What to do -
How many lines in the records below contain the word "brown"? Answer with the number only.

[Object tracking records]

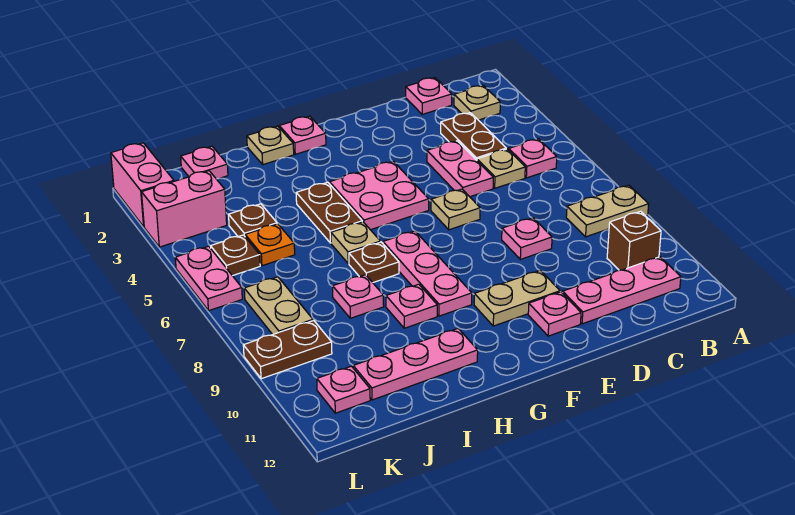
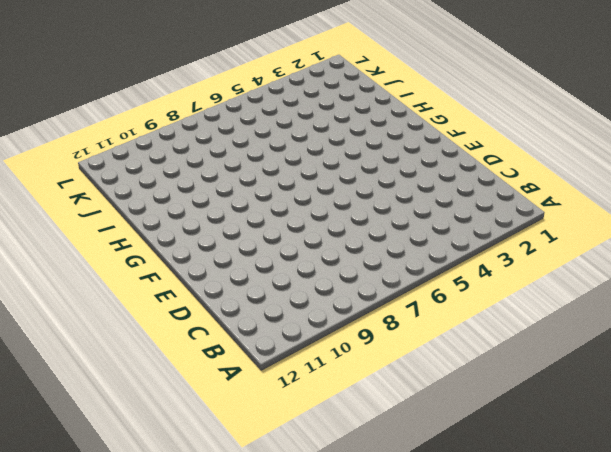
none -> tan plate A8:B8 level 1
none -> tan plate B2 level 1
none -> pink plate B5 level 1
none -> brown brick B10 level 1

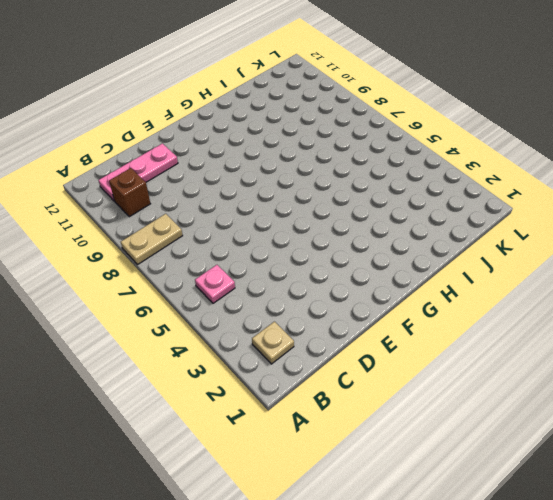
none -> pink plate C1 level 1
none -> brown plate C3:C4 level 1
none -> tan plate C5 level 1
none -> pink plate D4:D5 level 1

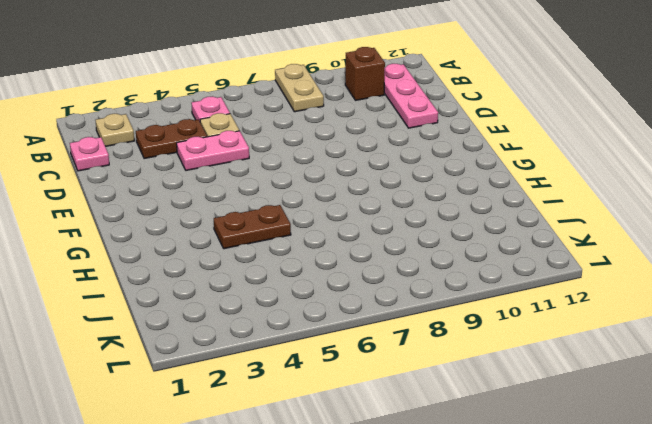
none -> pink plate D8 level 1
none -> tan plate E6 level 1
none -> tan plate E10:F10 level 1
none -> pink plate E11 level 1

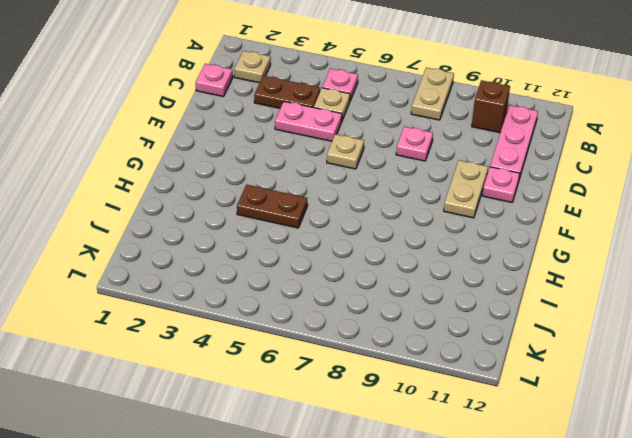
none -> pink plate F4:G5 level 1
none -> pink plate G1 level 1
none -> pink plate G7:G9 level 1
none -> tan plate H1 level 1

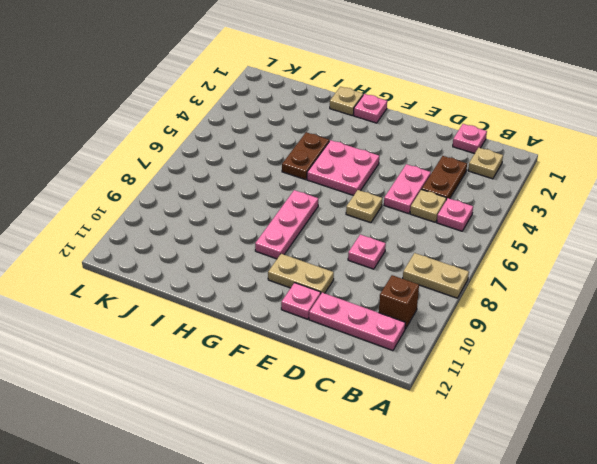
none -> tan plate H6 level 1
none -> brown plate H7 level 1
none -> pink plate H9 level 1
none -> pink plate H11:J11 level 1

Response for this exercise -
3